Starting at the first line of the listing and ending at the line containing "78 [120, 273]", with both included, render those lines as a Markdown table with columns Row and Line. Omit blank lines.

Excerpt from a data file
* * *
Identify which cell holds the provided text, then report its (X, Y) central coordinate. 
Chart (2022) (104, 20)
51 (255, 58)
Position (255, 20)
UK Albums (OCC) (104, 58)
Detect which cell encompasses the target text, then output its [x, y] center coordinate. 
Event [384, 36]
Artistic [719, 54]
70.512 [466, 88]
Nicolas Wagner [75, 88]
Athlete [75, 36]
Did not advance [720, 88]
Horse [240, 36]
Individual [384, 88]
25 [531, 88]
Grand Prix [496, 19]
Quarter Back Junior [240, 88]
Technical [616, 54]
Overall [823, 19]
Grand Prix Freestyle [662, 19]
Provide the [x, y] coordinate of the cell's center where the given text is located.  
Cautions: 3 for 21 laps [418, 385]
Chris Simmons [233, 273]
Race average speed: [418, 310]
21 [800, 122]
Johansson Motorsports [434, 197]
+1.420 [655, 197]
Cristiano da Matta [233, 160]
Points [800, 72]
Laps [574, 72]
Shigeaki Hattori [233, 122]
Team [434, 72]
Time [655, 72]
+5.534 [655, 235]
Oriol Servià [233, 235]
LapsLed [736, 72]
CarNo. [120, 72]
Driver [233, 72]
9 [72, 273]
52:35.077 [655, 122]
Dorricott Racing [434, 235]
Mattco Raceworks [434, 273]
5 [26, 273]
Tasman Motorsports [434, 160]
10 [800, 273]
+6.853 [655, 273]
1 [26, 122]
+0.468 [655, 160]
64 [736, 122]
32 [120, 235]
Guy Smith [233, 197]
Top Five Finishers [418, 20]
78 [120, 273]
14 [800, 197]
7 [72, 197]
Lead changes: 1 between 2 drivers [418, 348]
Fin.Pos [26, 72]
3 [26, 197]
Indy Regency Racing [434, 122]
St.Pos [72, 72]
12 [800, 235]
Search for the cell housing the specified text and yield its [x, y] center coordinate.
* * *
(Exercise solution)
| Row | Line |
|---|---|
| 1 | Identify which cell holds the provided text, then report its (X, Y) central coordinate.  |
| 2 | Chart (2022) (104, 20) |
| 3 | 51 (255, 58) |
| 4 | Position (255, 20) |
| 5 | UK Albums (OCC) (104, 58) |
| 6 | Detect which cell encompasses the target text, then output its [x, y] center coordinate.  |
| 7 | Event [384, 36] |
| 8 | Artistic [719, 54] |
| 9 | 70.512 [466, 88] |
| 10 | Nicolas Wagner [75, 88] |
| 11 | Athlete [75, 36] |
| 12 | Did not advance [720, 88] |
| 13 | Horse [240, 36] |
| 14 | Individual [384, 88] |
| 15 | 25 [531, 88] |
| 16 | Grand Prix [496, 19] |
| 17 | Quarter Back Junior [240, 88] |
| 18 | Technical [616, 54] |
| 19 | Overall [823, 19] |
| 20 | Grand Prix Freestyle [662, 19] |
| 21 | Provide the [x, y] coordinate of the cell's center where the given text is located.   |
| 22 | Cautions: 3 for 21 laps [418, 385] |
| 23 | Chris Simmons [233, 273] |
| 24 | Race average speed: [418, 310] |
| 25 | 21 [800, 122] |
| 26 | Johansson Motorsports [434, 197] |
| 27 | +1.420 [655, 197] |
| 28 | Cristiano da Matta [233, 160] |
| 29 | Points [800, 72] |
| 30 | Laps [574, 72] |
| 31 | Shigeaki Hattori [233, 122] |
| 32 | Team [434, 72] |
| 33 | Time [655, 72] |
| 34 | +5.534 [655, 235] |
| 35 | Oriol Servià [233, 235] |
| 36 | LapsLed [736, 72] |
| 37 | CarNo. [120, 72] |
| 38 | Driver [233, 72] |
| 39 | 9 [72, 273] |
| 40 | 52:35.077 [655, 122] |
| 41 | Dorricott Racing [434, 235] |
| 42 | Mattco Raceworks [434, 273] |
| 43 | 5 [26, 273] |
| 44 | Tasman Motorsports [434, 160] |
| 45 | 10 [800, 273] |
| 46 | +6.853 [655, 273] |
| 47 | 1 [26, 122] |
| 48 | +0.468 [655, 160] |
| 49 | 64 [736, 122] |
| 50 | 32 [120, 235] |
| 51 | Guy Smith [233, 197] |
| 52 | Top Five Finishers [418, 20] |
| 53 | 78 [120, 273] |